**What is needed:** The expected output is each line from the one containing "yellow hexagon at" to the last line of the data below, set down exactly, minus the pictures.

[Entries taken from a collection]
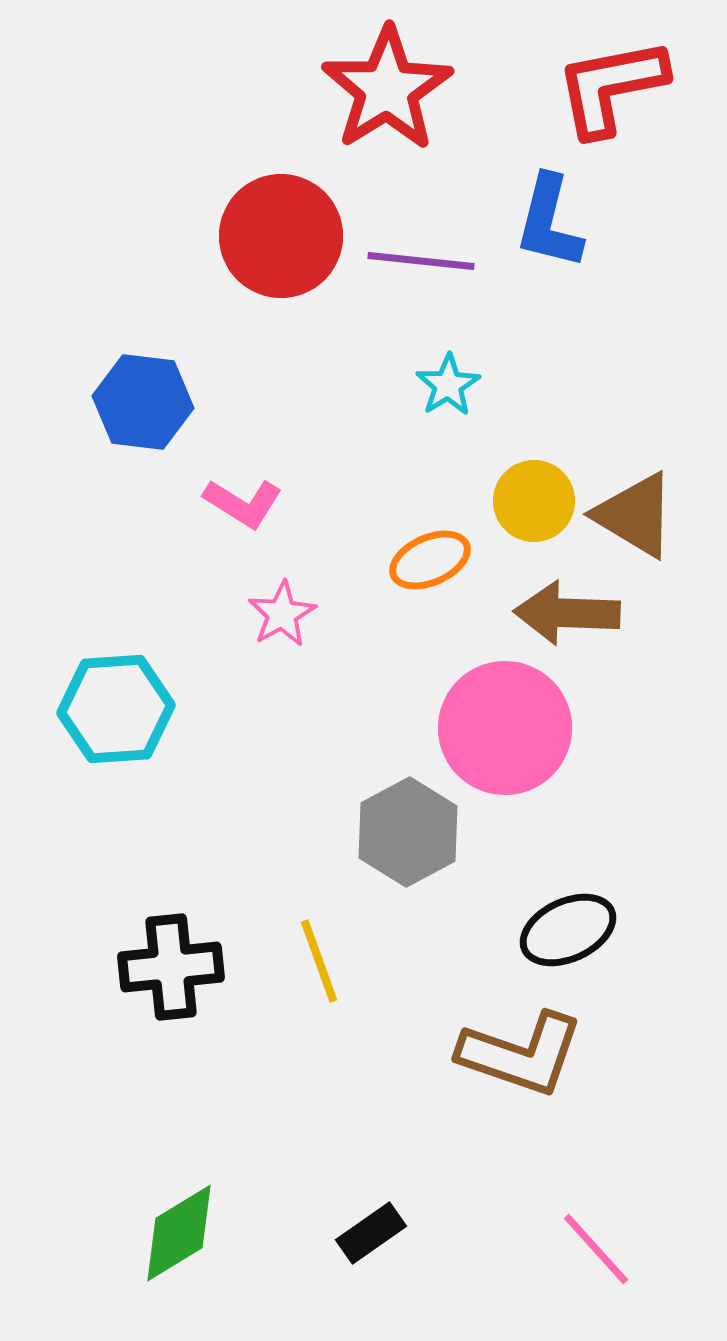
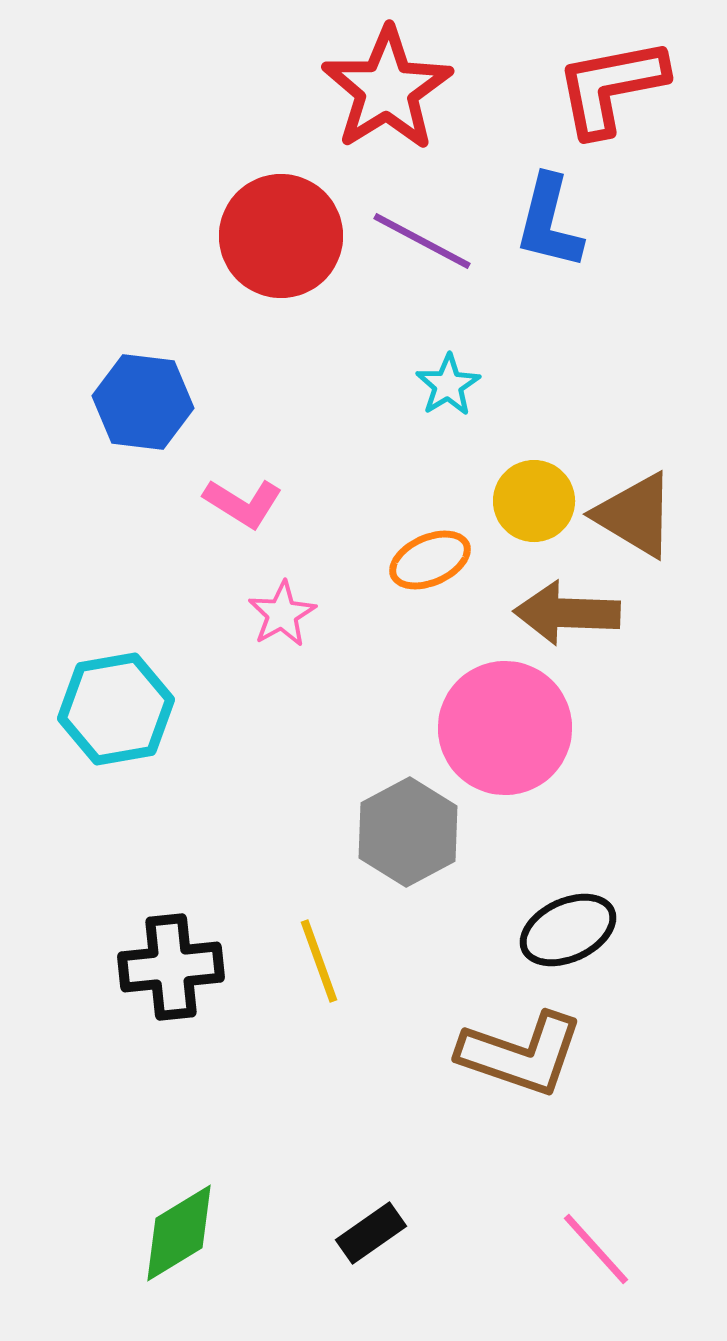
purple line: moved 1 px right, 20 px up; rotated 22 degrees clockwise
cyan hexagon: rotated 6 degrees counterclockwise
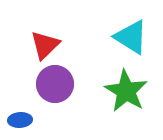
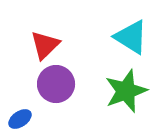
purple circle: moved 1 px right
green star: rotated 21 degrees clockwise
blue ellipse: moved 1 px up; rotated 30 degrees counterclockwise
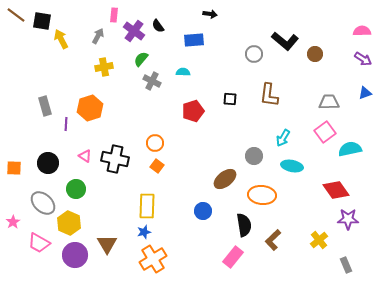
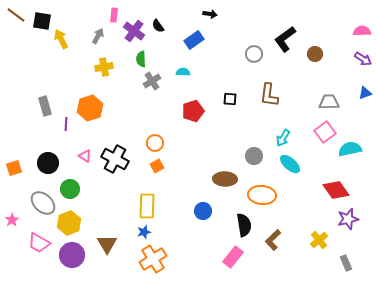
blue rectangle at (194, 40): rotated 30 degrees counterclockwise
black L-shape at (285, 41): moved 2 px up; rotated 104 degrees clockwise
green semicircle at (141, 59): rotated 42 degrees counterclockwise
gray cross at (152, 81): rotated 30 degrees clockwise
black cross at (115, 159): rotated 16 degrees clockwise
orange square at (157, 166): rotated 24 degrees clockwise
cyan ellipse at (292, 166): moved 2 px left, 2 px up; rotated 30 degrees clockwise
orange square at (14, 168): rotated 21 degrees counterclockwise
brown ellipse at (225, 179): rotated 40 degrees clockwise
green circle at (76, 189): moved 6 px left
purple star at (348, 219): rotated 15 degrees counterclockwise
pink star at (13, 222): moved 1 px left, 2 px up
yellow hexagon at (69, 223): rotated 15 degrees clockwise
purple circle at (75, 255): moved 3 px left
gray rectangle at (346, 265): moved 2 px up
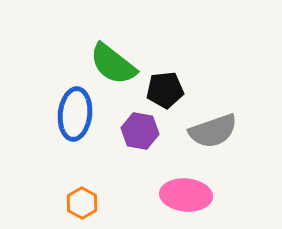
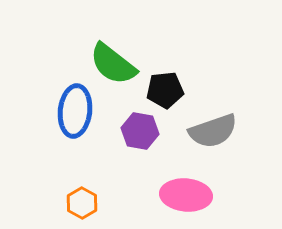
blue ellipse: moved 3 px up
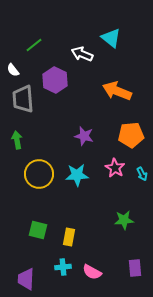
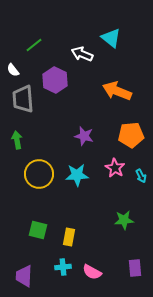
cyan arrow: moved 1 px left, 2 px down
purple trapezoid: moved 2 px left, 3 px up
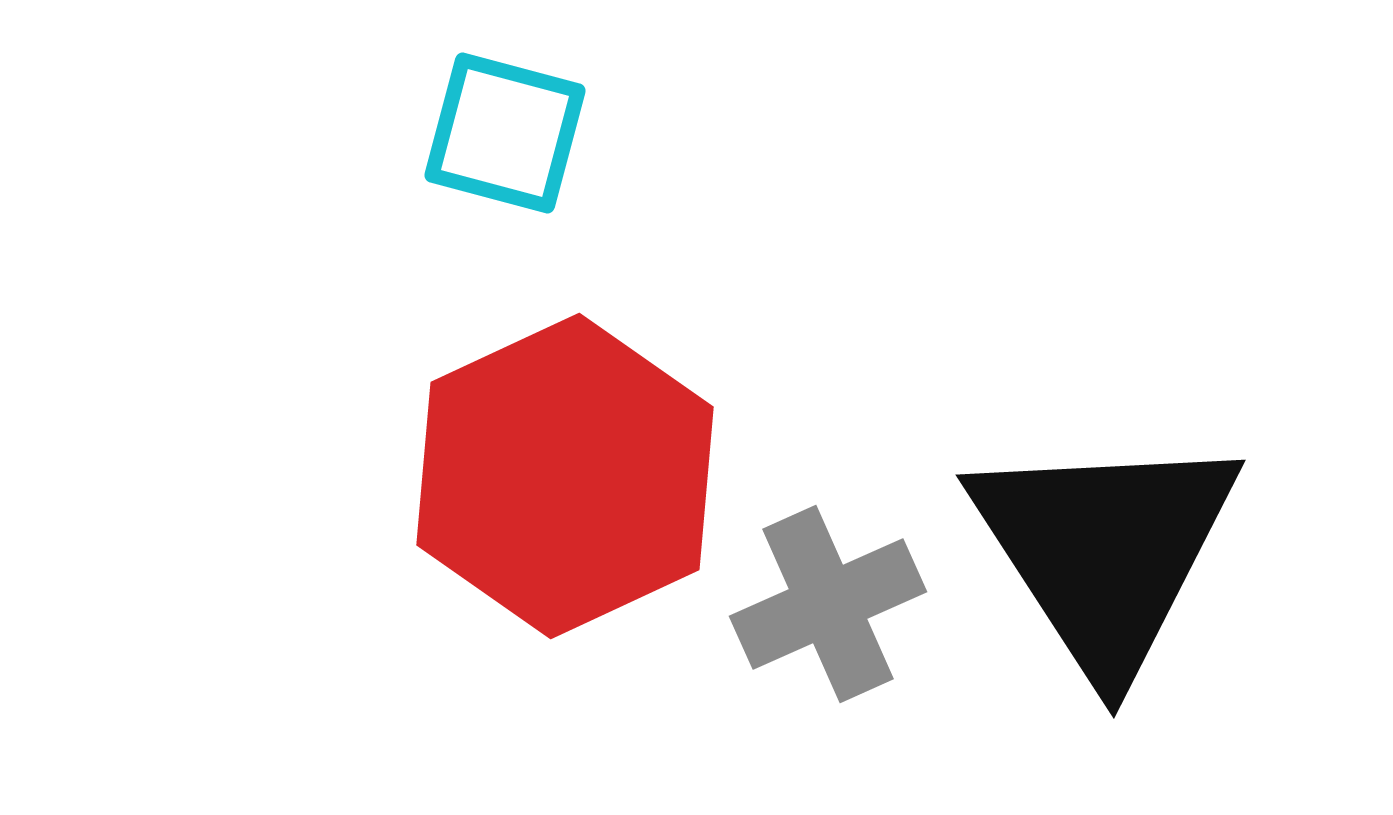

**Answer box:**
yellow hexagon at (69, 223): rotated 15 degrees clockwise
purple circle at (75, 255): moved 3 px left
gray rectangle at (346, 265): moved 2 px up
blue ellipse: moved 3 px up
cyan arrow: moved 1 px left, 2 px down
purple trapezoid: moved 2 px left, 3 px up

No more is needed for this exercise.